DATASET ENTRIES:
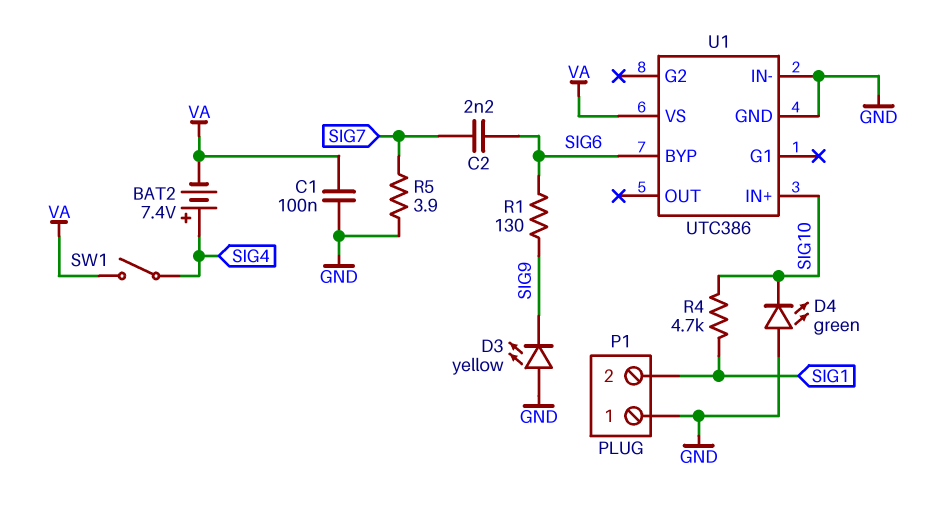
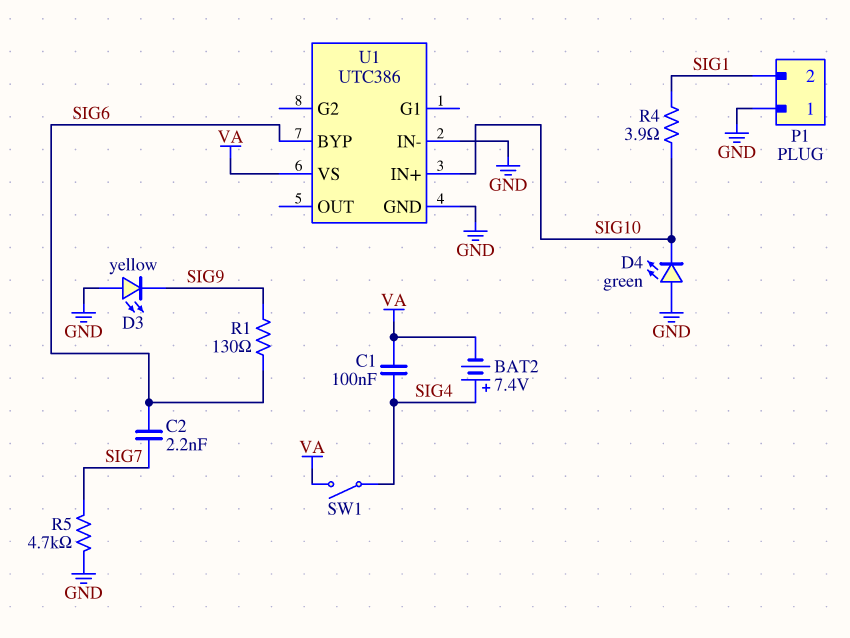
C1: 100nF (GND, VA) -> 100nF (SIG4, VA)
R4: 4.7k (SIG1, SIG10) -> 3.9 (SIG1, SIG10)
R5: 3.9 (GND, SIG7) -> 4.7k (GND, SIG7)

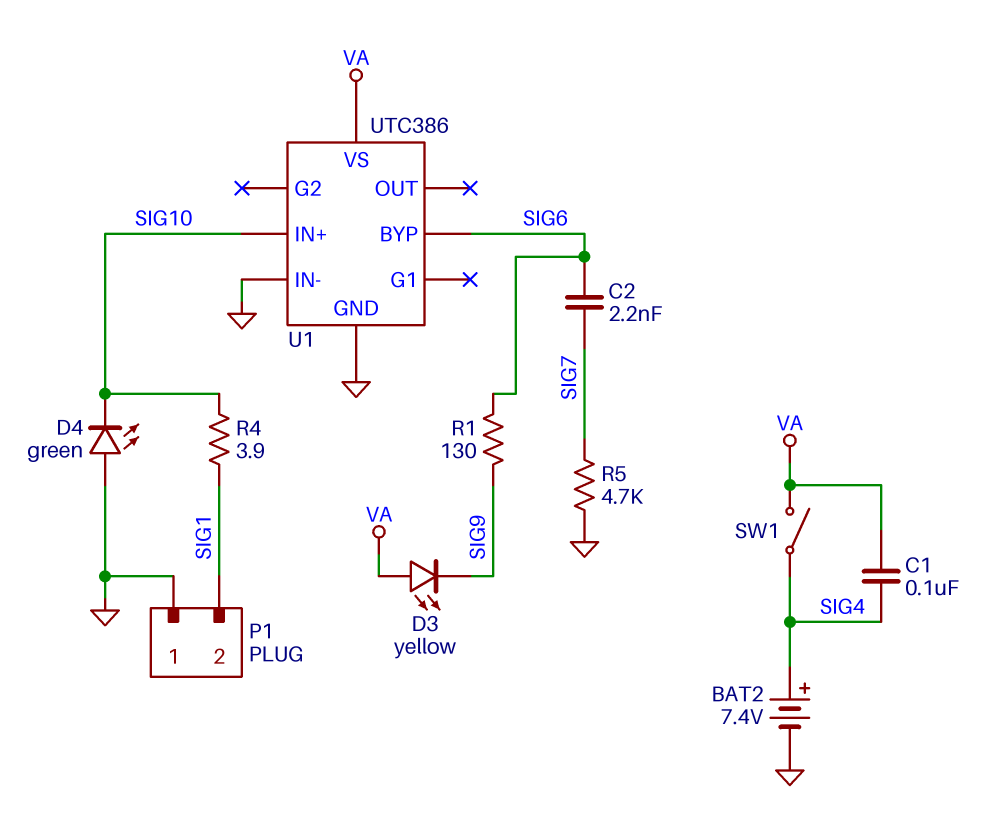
BAT2: 7.4V (plus SIG4, minus VA) -> 7.4V (plus SIG4, minus GND)
D3: LED yellow (A GND, K SIG9) -> LED yellow (A VA, K SIG9)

EXERCISE OBJECTIVE: Could you return the entire listing above verbatim while dropping each picture?

SOLUTION FOR THIS TASK:
C1: 100nF (GND, VA) -> 100nF (SIG4, VA)
R4: 4.7k (SIG1, SIG10) -> 3.9 (SIG1, SIG10)
R5: 3.9 (GND, SIG7) -> 4.7k (GND, SIG7)

BAT2: 7.4V (plus SIG4, minus VA) -> 7.4V (plus SIG4, minus GND)
D3: LED yellow (A GND, K SIG9) -> LED yellow (A VA, K SIG9)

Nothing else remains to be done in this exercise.